- Instructions for the task: Leaving pictures aside, set down each line exactly, from the first line of the data to the line with "purple vase [652,201,706,295]", both included.

....

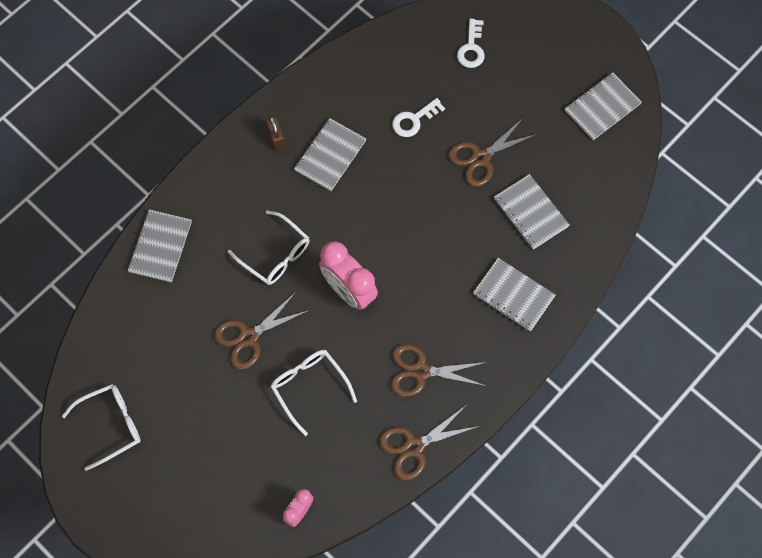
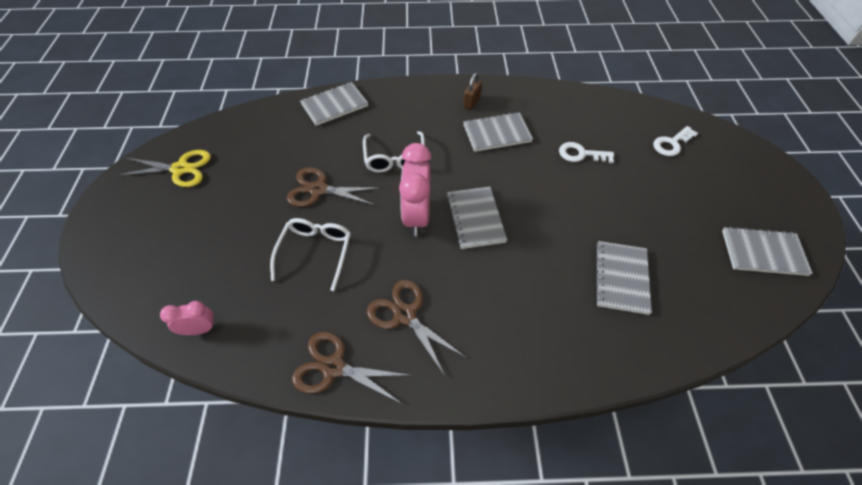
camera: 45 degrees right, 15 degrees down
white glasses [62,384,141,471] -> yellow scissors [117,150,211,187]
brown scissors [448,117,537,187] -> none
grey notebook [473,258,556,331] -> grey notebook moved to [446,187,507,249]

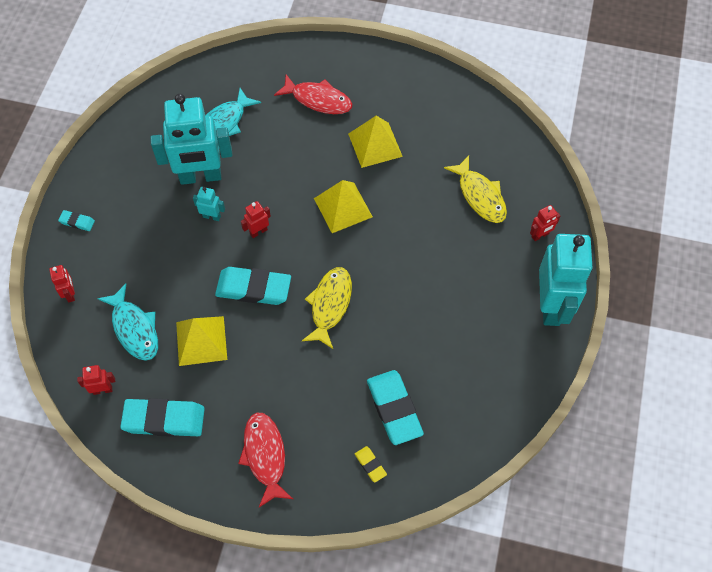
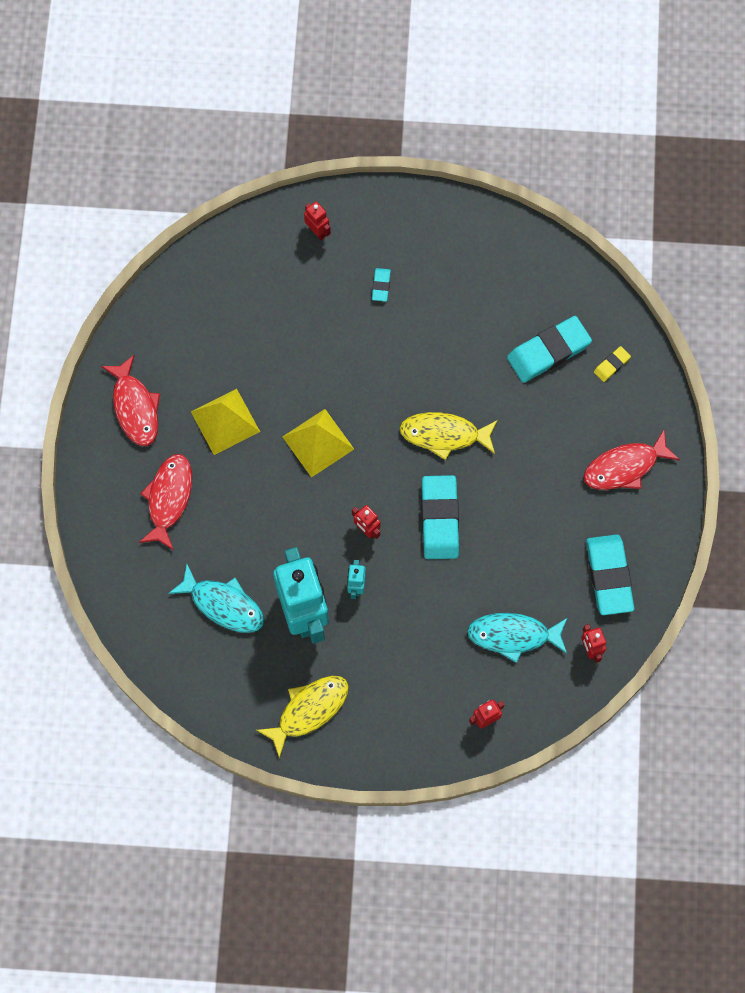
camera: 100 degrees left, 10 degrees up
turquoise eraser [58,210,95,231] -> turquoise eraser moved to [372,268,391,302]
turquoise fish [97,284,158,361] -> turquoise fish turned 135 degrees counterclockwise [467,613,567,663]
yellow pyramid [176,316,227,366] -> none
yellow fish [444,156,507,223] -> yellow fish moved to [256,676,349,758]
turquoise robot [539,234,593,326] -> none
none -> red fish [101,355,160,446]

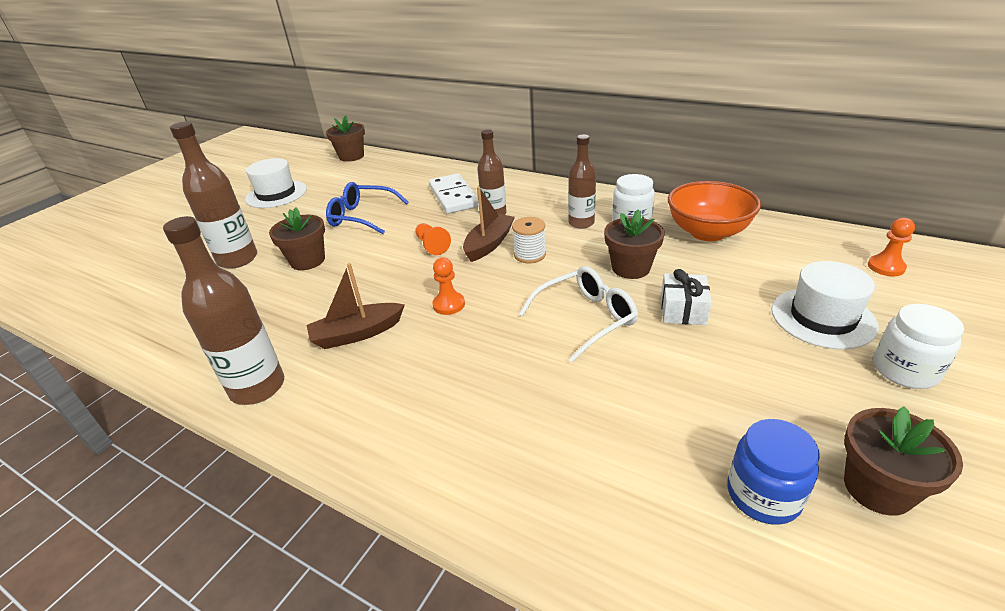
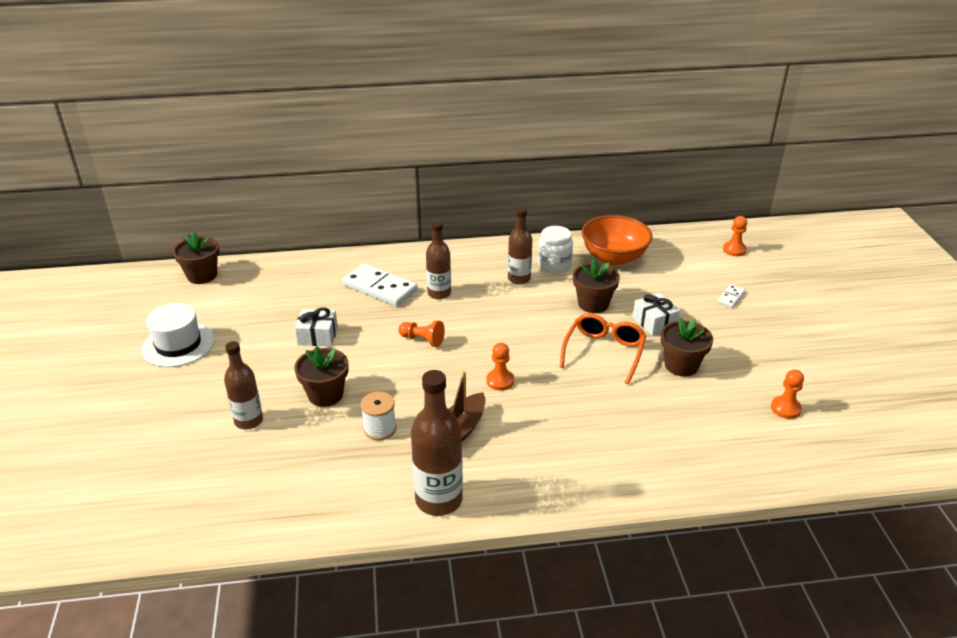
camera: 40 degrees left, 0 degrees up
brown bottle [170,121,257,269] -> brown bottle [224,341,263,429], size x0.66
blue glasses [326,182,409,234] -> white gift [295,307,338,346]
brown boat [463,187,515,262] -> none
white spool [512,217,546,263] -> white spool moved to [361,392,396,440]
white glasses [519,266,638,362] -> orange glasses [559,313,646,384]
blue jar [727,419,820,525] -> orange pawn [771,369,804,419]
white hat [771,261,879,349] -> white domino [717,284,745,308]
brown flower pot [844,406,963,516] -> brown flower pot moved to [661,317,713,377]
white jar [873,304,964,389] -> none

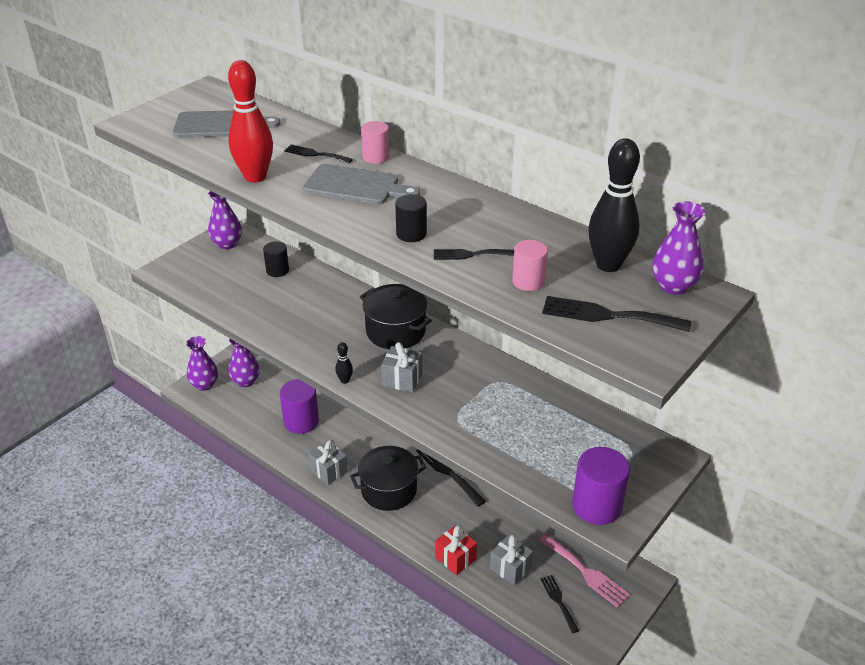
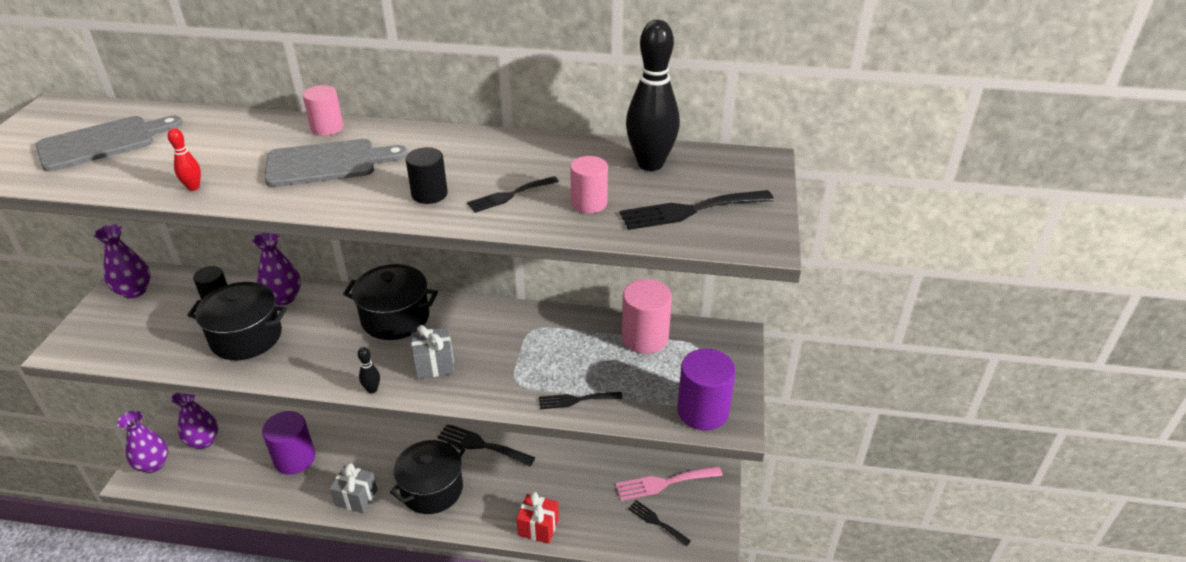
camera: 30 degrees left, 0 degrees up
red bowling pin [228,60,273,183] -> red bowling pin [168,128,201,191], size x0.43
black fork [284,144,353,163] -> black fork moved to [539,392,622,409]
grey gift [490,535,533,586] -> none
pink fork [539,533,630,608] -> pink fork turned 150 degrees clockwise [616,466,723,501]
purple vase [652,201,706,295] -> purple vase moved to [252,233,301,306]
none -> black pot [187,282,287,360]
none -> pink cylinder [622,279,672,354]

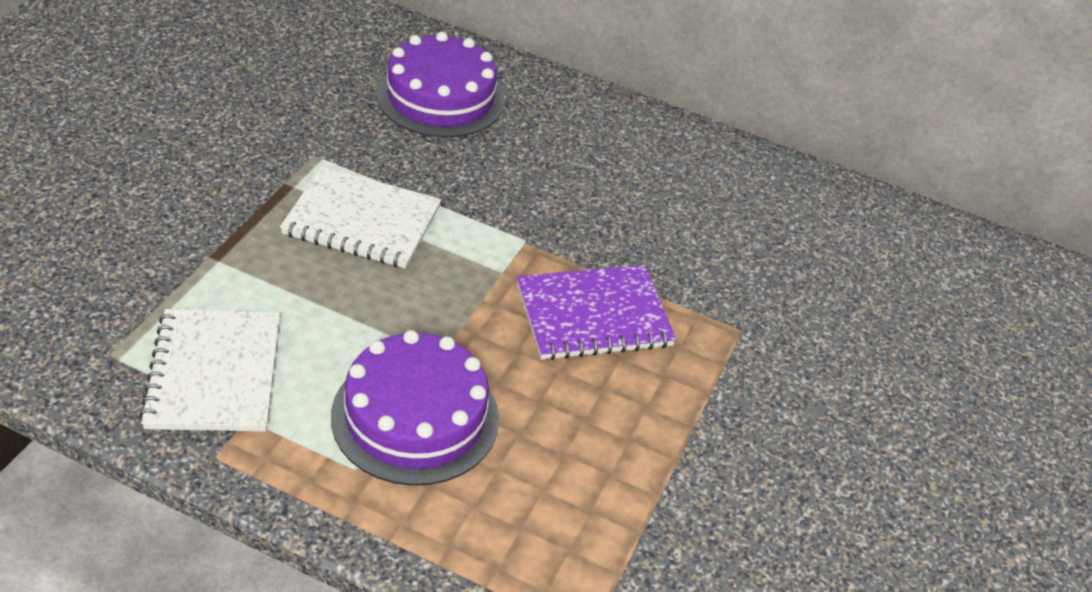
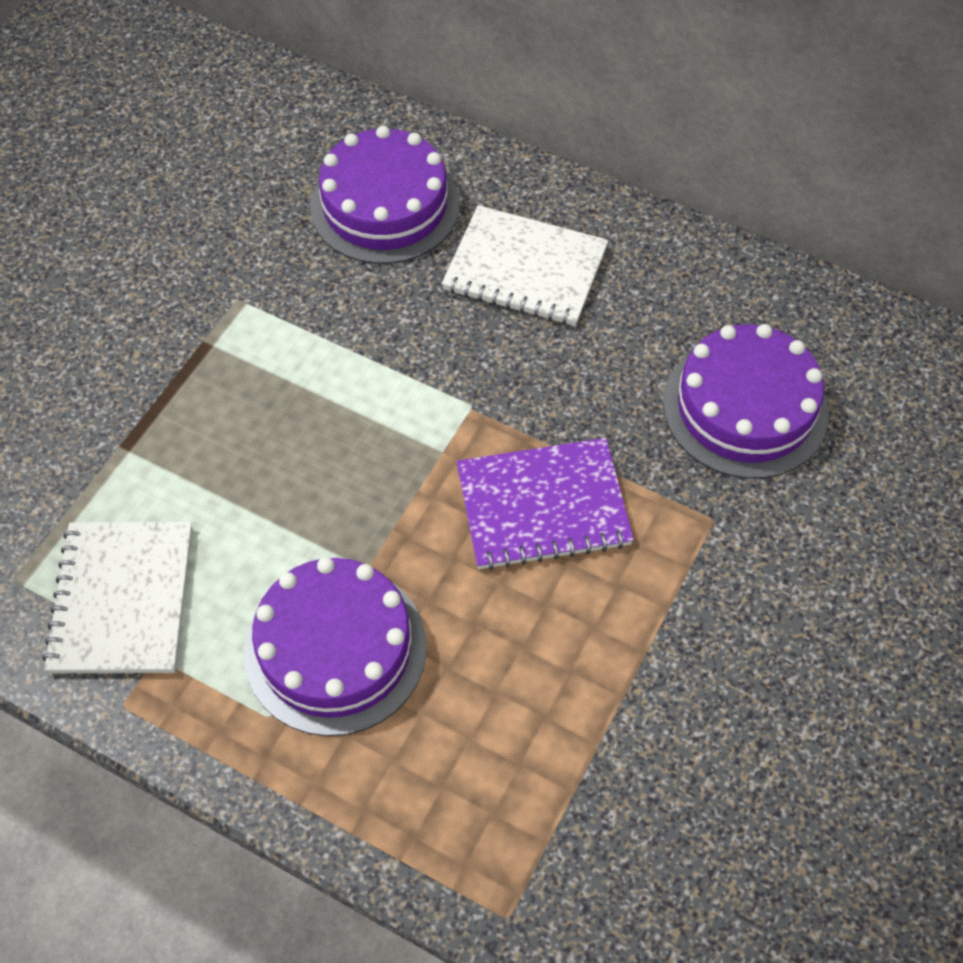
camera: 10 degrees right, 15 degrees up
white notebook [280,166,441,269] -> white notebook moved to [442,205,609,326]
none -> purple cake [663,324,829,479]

....

- Response area:
camera: 45 degrees right, 15 degrees down
white glasses [62,384,141,471] -> yellow scissors [117,150,211,187]
brown scissors [448,117,537,187] -> none
grey notebook [473,258,556,331] -> grey notebook moved to [446,187,507,249]

camera: 100 degrees left, 10 degrees up
turquoise eraser [58,210,95,231] -> turquoise eraser moved to [372,268,391,302]
turquoise fish [97,284,158,361] -> turquoise fish turned 135 degrees counterclockwise [467,613,567,663]
yellow pyramid [176,316,227,366] -> none
yellow fish [444,156,507,223] -> yellow fish moved to [256,676,349,758]
turquoise robot [539,234,593,326] -> none
none -> red fish [101,355,160,446]

camera: 40 degrees left, 0 degrees up
brown bottle [170,121,257,269] -> brown bottle [224,341,263,429], size x0.66
blue glasses [326,182,409,234] -> white gift [295,307,338,346]
brown boat [463,187,515,262] -> none
white spool [512,217,546,263] -> white spool moved to [361,392,396,440]
white glasses [519,266,638,362] -> orange glasses [559,313,646,384]
blue jar [727,419,820,525] -> orange pawn [771,369,804,419]
white hat [771,261,879,349] -> white domino [717,284,745,308]
brown flower pot [844,406,963,516] -> brown flower pot moved to [661,317,713,377]
white jar [873,304,964,389] -> none

camera: 30 degrees left, 0 degrees up
red bowling pin [228,60,273,183] -> red bowling pin [168,128,201,191], size x0.43
black fork [284,144,353,163] -> black fork moved to [539,392,622,409]
grey gift [490,535,533,586] -> none
pink fork [539,533,630,608] -> pink fork turned 150 degrees clockwise [616,466,723,501]
purple vase [652,201,706,295] -> purple vase moved to [252,233,301,306]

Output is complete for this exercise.